Excerpts from a dataset:

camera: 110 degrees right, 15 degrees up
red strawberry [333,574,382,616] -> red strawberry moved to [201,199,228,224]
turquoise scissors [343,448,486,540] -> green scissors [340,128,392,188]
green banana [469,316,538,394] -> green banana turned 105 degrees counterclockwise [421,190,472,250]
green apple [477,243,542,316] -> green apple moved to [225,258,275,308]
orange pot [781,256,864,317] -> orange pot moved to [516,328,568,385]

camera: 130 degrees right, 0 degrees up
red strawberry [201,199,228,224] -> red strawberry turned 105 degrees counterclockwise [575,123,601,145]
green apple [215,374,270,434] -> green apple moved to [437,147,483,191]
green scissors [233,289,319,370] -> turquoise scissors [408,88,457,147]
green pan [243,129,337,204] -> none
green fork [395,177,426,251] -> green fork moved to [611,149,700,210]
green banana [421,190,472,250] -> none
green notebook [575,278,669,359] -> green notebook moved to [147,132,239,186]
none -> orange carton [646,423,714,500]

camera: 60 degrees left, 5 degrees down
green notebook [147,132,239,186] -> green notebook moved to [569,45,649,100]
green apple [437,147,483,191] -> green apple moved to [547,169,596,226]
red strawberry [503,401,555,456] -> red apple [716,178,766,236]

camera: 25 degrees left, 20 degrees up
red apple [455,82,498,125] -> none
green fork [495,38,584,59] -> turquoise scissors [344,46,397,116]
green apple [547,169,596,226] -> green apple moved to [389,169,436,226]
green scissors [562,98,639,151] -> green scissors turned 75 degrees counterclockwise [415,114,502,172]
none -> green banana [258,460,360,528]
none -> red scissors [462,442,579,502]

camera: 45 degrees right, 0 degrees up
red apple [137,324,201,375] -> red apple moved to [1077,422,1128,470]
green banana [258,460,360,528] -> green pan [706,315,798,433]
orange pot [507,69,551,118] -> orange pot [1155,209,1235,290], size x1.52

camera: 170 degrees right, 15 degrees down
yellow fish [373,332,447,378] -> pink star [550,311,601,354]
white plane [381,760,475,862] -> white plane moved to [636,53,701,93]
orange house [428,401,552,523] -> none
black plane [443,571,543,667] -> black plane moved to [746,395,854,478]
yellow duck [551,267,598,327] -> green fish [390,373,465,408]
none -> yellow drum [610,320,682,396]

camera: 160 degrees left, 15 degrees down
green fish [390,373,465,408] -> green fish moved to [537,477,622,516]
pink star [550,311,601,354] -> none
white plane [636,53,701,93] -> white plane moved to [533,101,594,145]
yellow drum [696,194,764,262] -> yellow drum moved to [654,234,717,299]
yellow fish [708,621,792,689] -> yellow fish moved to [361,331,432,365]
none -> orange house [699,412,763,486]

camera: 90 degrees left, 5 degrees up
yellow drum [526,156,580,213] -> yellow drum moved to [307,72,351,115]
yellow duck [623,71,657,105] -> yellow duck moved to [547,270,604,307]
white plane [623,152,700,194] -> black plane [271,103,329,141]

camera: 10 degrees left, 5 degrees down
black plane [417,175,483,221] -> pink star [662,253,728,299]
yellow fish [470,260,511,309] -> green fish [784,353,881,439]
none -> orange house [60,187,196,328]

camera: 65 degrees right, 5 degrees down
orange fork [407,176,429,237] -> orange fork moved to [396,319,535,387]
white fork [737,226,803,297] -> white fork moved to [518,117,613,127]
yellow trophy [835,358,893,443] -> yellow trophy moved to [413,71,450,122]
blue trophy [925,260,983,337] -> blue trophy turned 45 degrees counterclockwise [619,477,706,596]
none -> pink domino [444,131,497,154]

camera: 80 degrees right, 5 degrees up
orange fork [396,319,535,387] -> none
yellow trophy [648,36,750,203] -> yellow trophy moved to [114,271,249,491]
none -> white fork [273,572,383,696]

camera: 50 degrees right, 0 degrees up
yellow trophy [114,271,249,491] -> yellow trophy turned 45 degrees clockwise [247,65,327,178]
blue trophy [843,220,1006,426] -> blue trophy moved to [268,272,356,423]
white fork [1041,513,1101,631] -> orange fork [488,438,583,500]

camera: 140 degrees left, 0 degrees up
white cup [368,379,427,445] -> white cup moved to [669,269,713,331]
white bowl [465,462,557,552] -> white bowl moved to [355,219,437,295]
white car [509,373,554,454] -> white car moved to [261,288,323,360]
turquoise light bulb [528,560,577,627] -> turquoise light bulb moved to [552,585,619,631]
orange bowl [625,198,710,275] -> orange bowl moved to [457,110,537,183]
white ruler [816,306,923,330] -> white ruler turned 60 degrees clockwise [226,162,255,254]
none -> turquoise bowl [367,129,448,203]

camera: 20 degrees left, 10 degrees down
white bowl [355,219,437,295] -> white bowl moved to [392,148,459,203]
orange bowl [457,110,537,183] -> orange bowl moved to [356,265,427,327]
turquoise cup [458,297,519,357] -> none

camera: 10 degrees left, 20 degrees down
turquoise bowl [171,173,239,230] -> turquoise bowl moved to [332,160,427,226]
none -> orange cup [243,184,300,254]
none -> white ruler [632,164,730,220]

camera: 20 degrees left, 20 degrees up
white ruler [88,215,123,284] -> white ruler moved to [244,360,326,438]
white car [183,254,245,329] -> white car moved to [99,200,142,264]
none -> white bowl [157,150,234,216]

Directions:
Among the entries above, the line containing "green pan [243,129,337,204] -> none", the line containing "none -> orange carton [646,423,714,500]", and all lines between them are to be restated word for word; nothing else belongs in the reply.

Response to this task:
green pan [243,129,337,204] -> none
green fork [395,177,426,251] -> green fork moved to [611,149,700,210]
green banana [421,190,472,250] -> none
green notebook [575,278,669,359] -> green notebook moved to [147,132,239,186]
none -> orange carton [646,423,714,500]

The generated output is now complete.